→ TASK
Reproduce each record below in full, word for word, without images.

>>

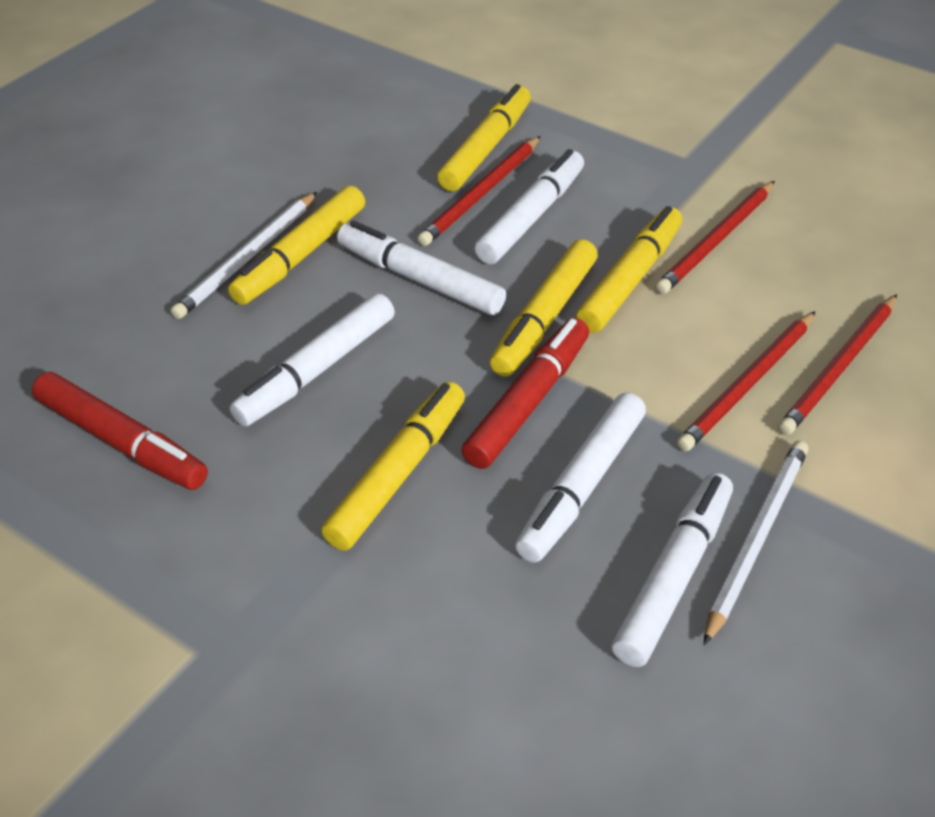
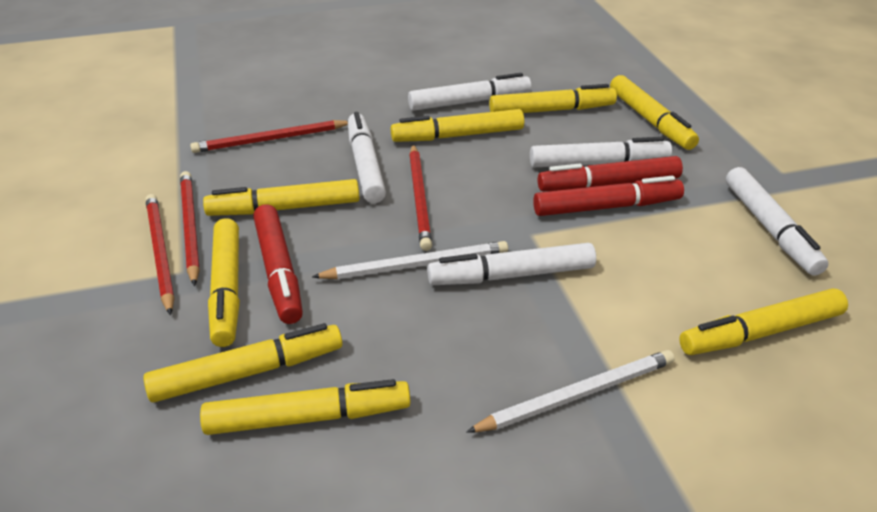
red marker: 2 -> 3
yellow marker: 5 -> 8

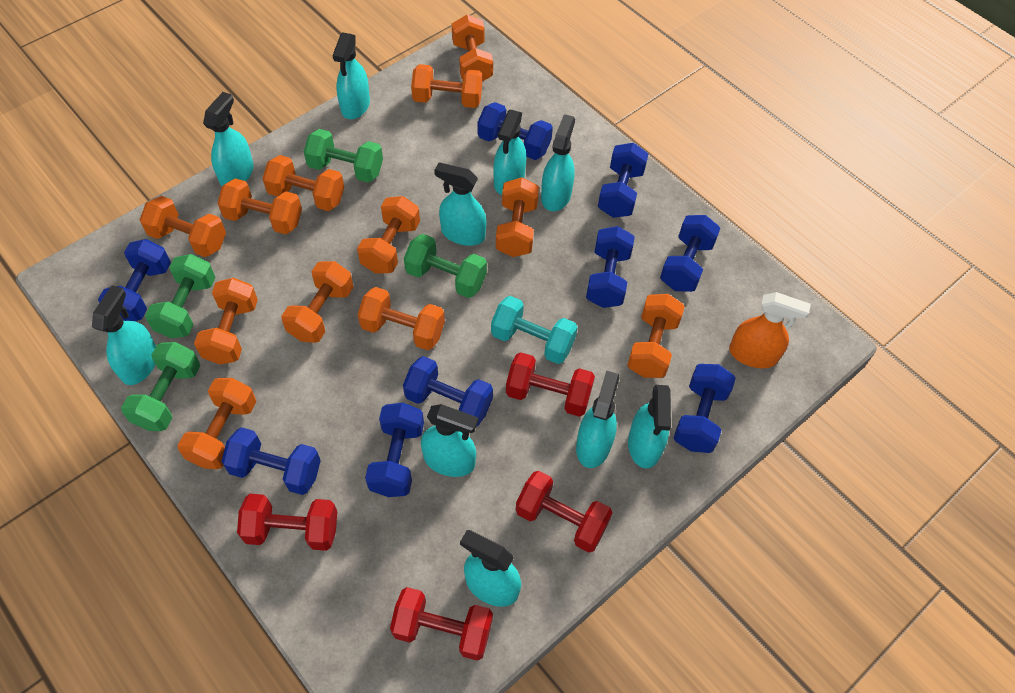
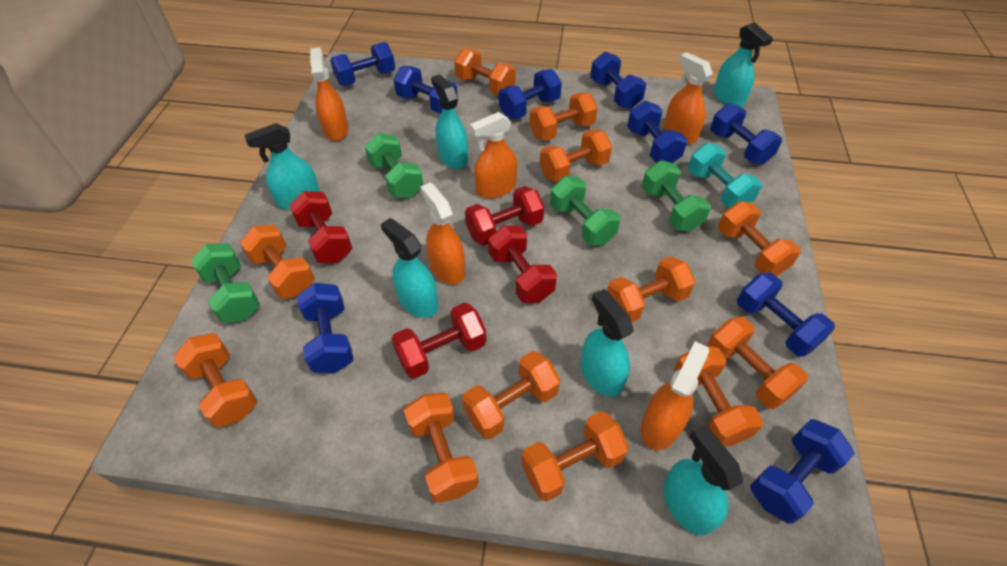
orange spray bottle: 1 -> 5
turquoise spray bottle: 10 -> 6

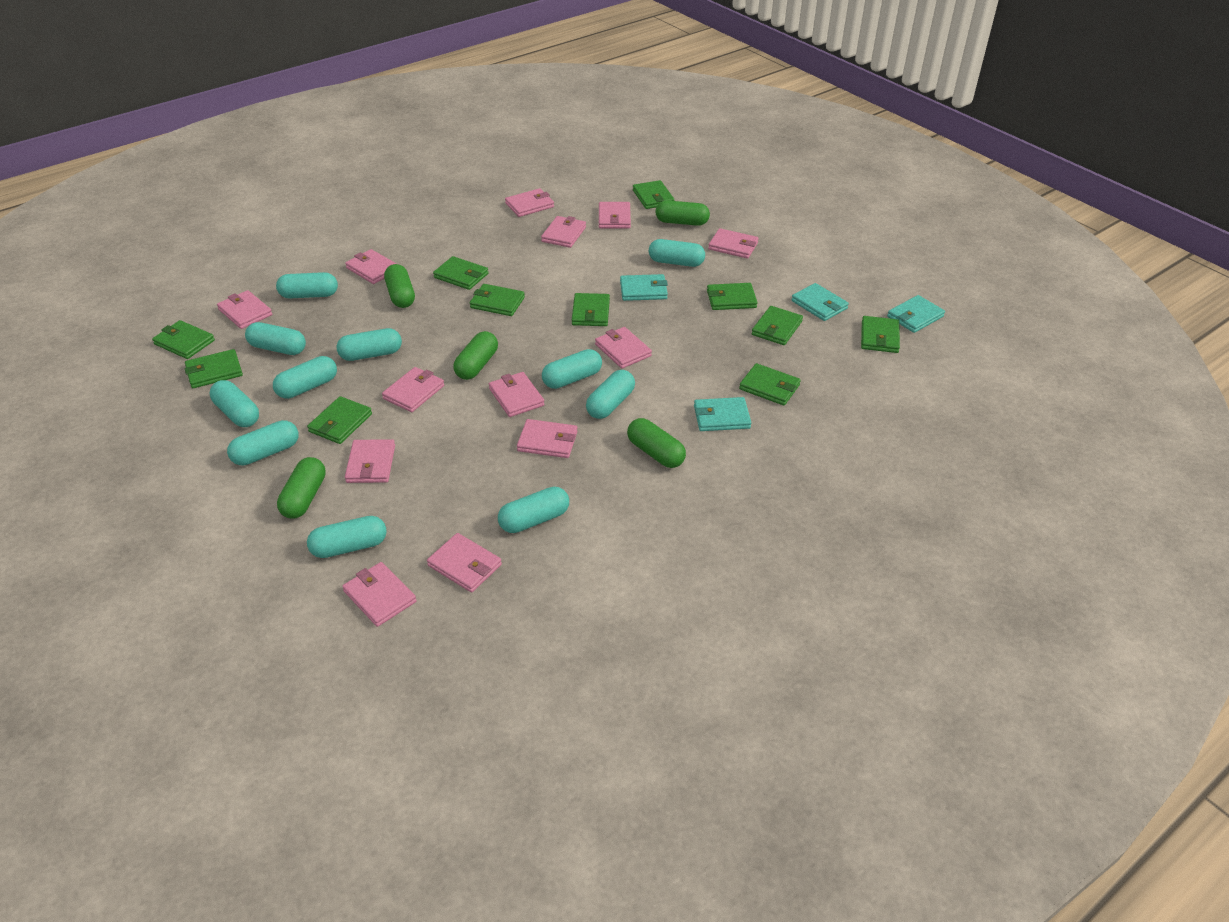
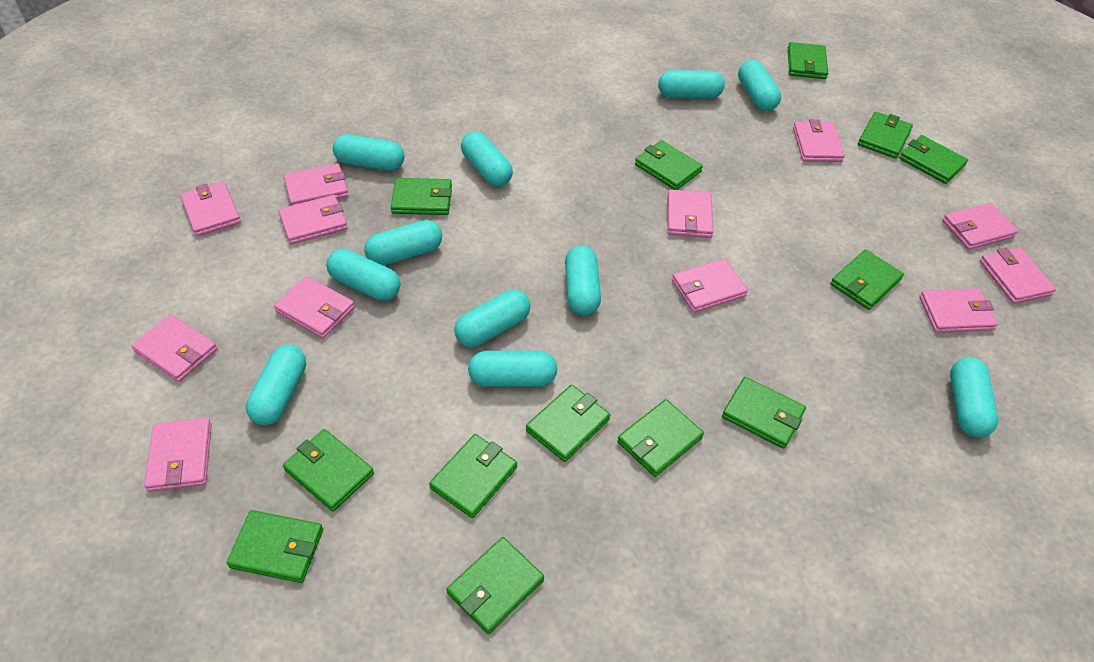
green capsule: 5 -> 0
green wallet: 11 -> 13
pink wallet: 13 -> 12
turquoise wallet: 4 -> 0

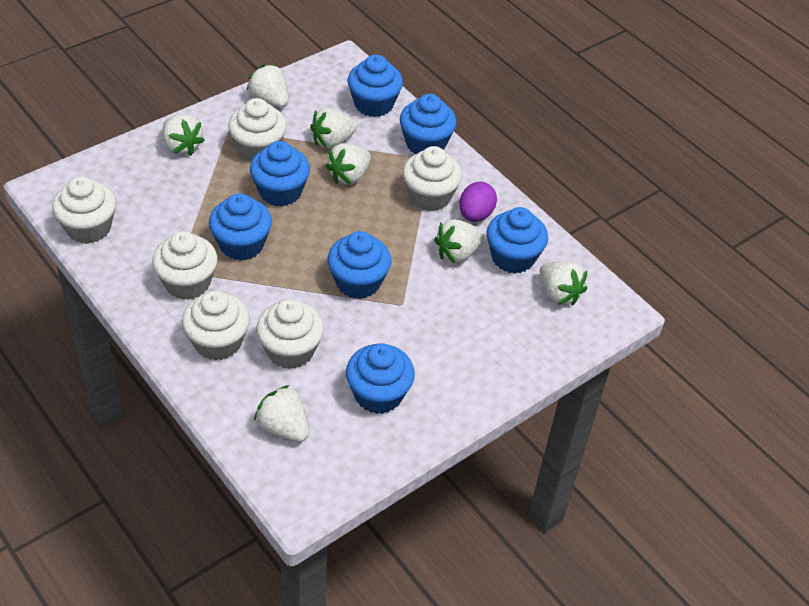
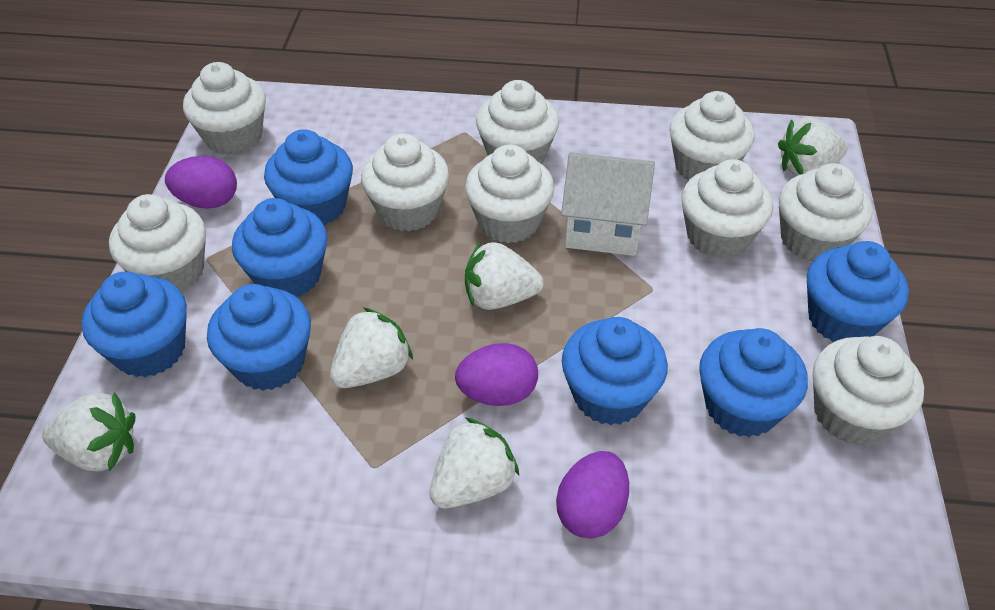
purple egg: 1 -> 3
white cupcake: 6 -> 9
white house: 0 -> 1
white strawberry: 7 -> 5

<<

→ RESPONSE
red marker: 2 -> 3
yellow marker: 5 -> 8

orange spray bottle: 1 -> 5
turquoise spray bottle: 10 -> 6

green capsule: 5 -> 0
green wallet: 11 -> 13
pink wallet: 13 -> 12
turquoise wallet: 4 -> 0

purple egg: 1 -> 3
white cupcake: 6 -> 9
white house: 0 -> 1
white strawberry: 7 -> 5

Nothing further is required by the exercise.